About this task:
Pull every line with the word "calculator" out of the entries below.

Records drawn from a dataset
*** Block opens ***
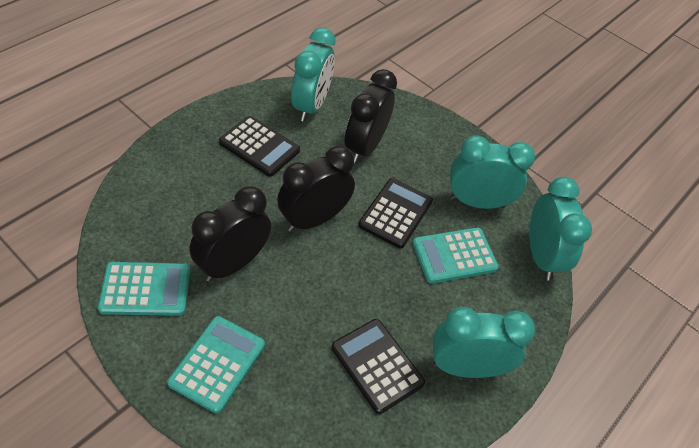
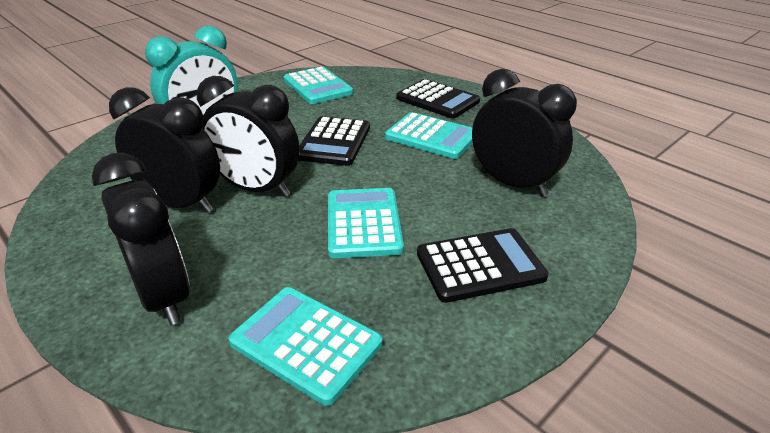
black clock: 3 -> 4
turquoise calculator: 3 -> 4
turquoise clock: 4 -> 1

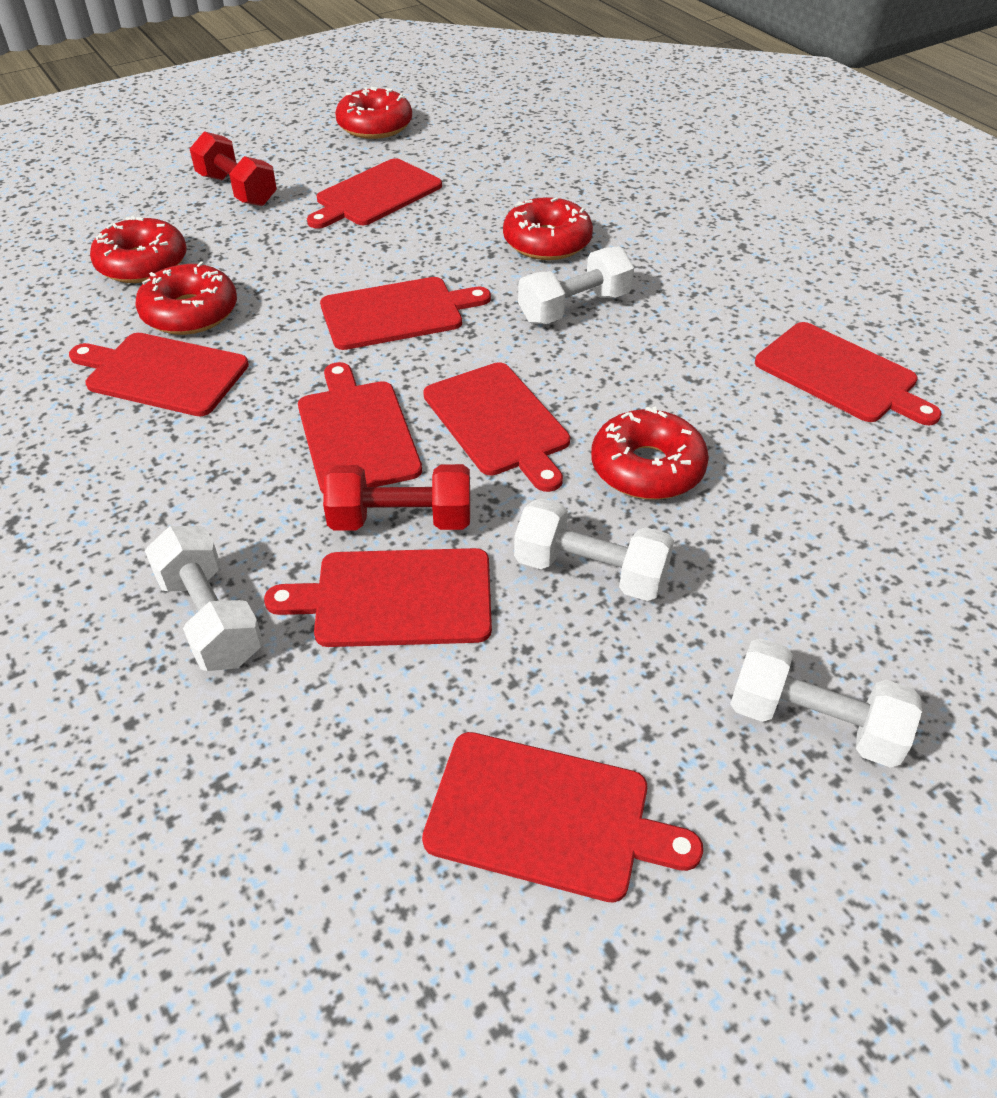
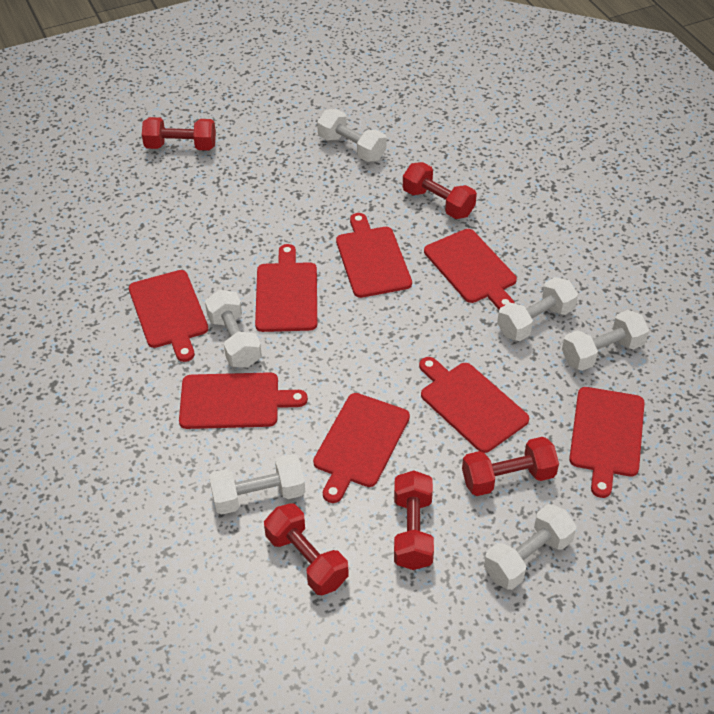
red donut: 5 -> 0
red dumbbell: 2 -> 5
white dumbbell: 4 -> 6

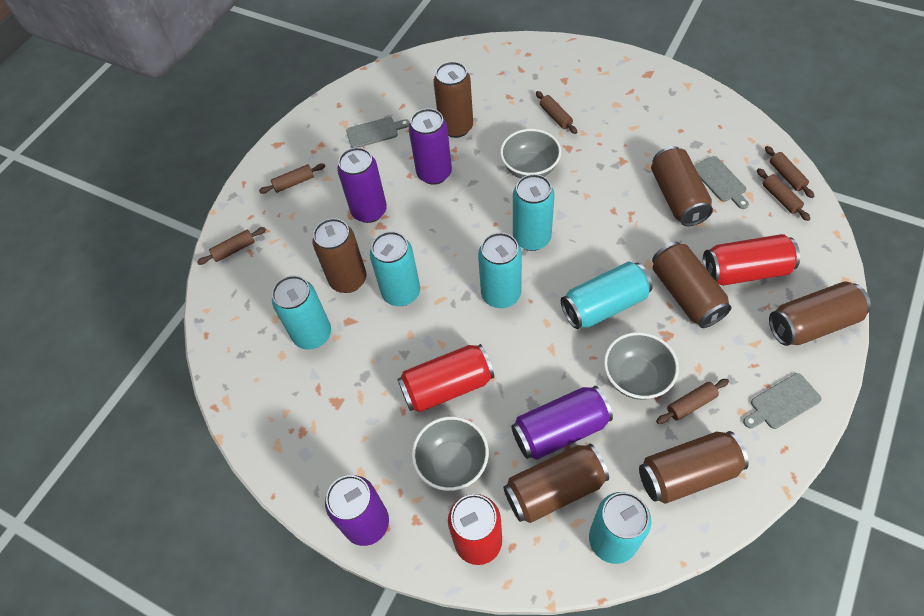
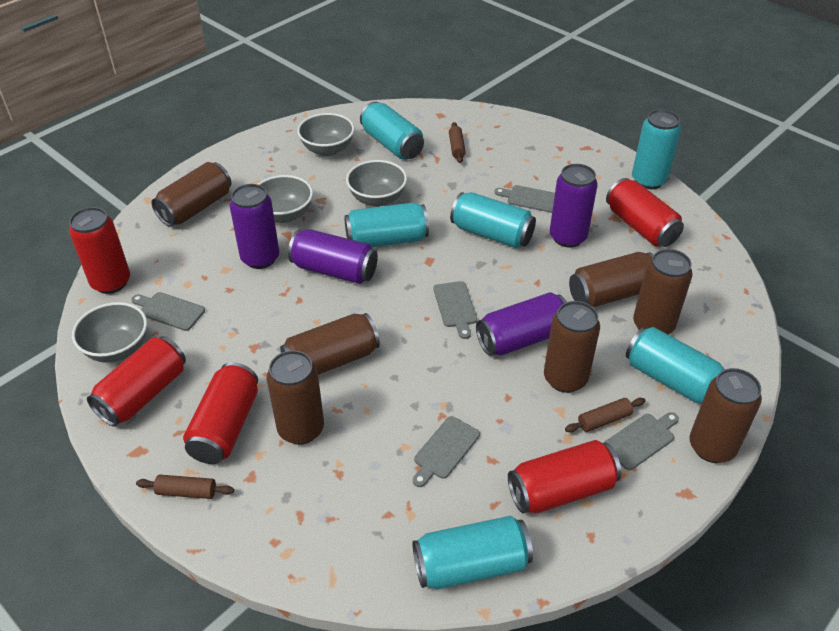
brown rolling pin: 6 -> 3
grey bowl: 3 -> 4
grey cutting board: 3 -> 5
red can: 3 -> 5

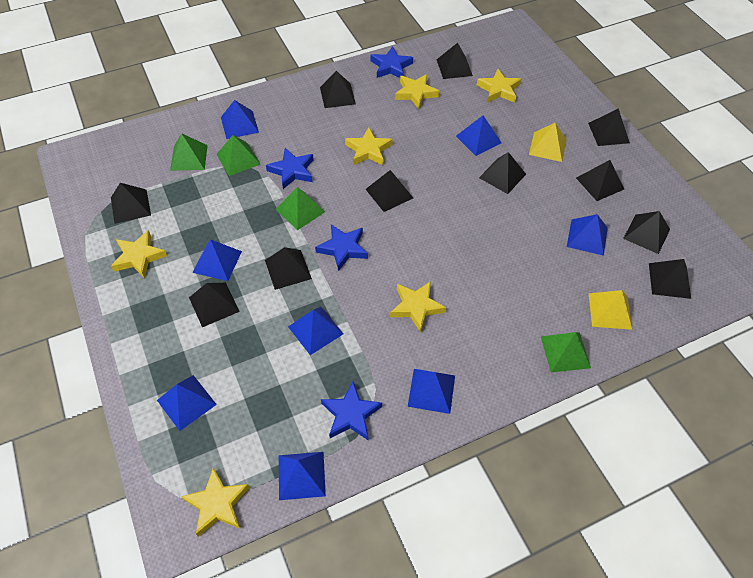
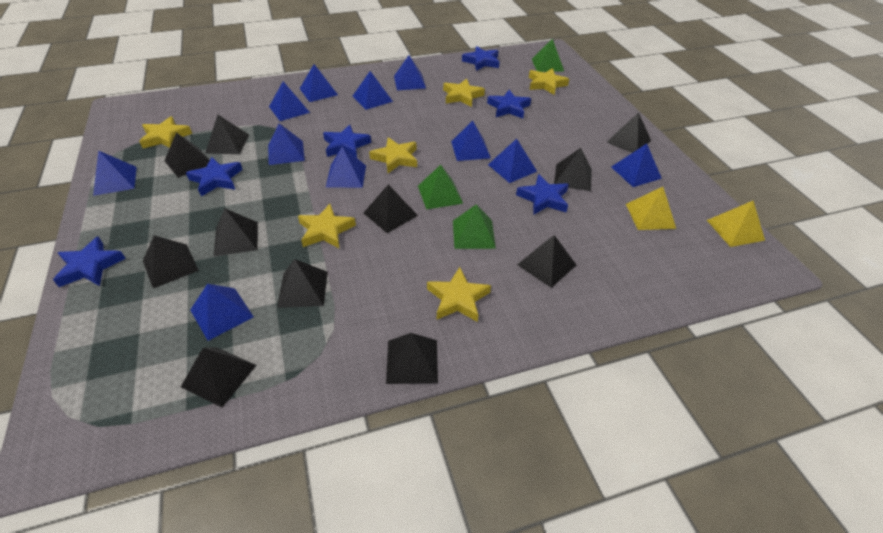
blue pyramid: 8 -> 11
blue star: 4 -> 6
green pyramid: 4 -> 3

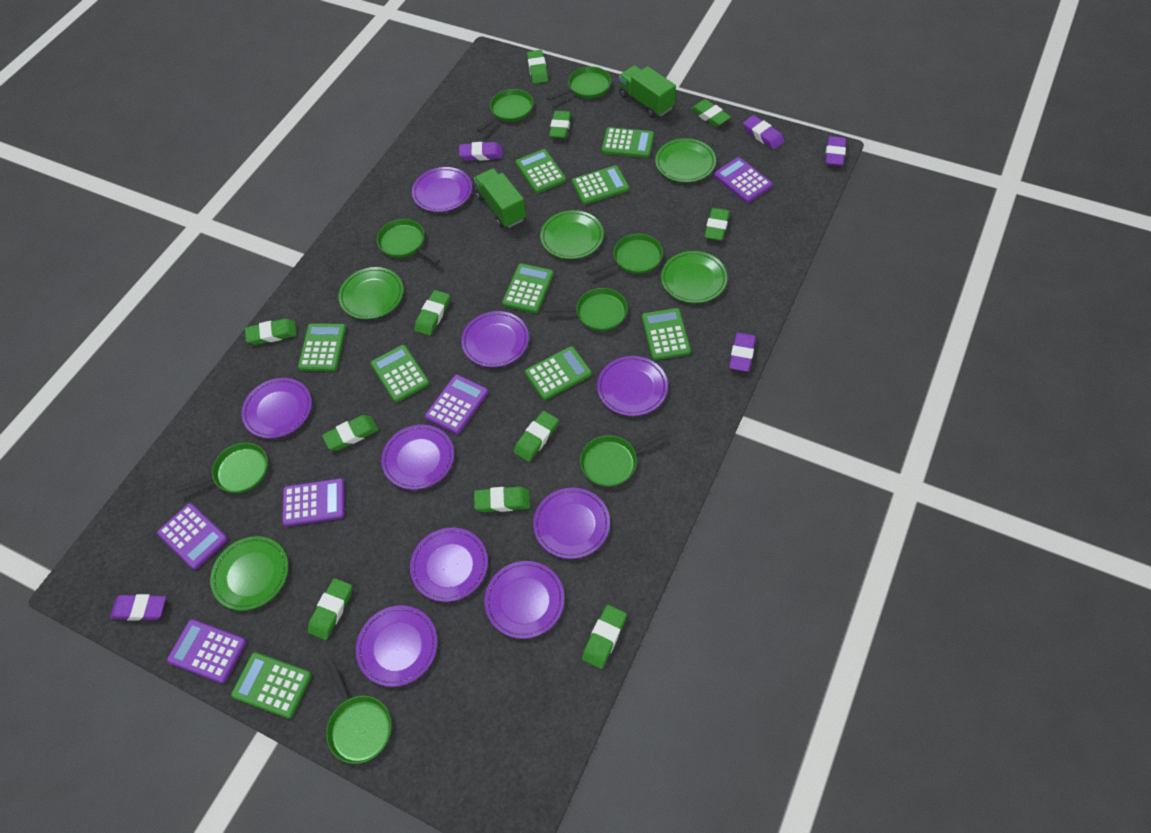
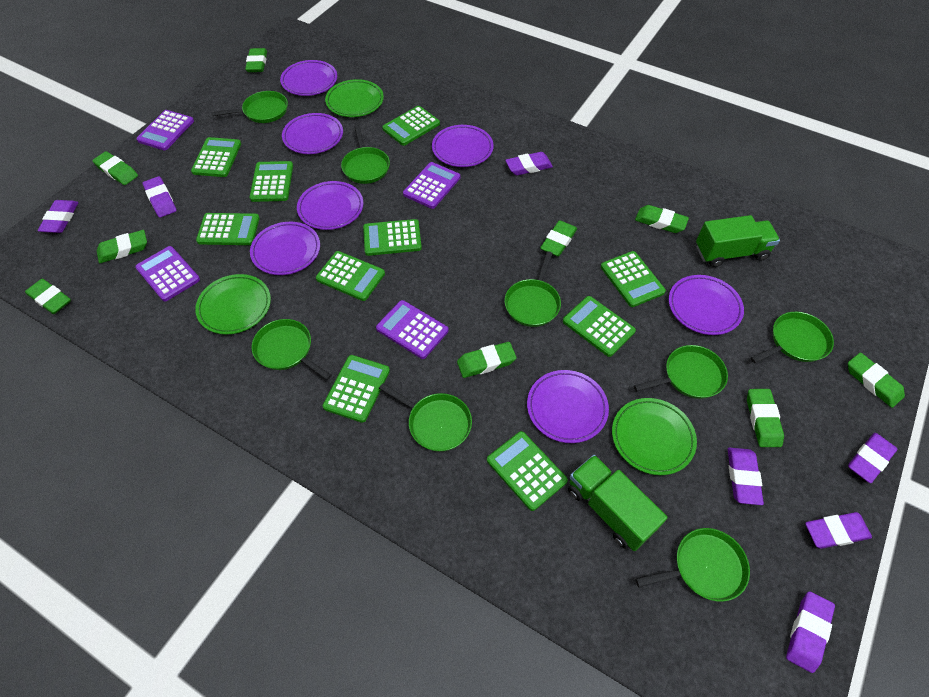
green calculator: 9 -> 10
green eraser: 11 -> 9
green plate: 5 -> 3
purple calculator: 5 -> 4
purple eraser: 5 -> 7
purple plate: 9 -> 7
*** Block closes ***
Task answer:
turquoise calculator: 3 -> 4
green calculator: 9 -> 10
purple calculator: 5 -> 4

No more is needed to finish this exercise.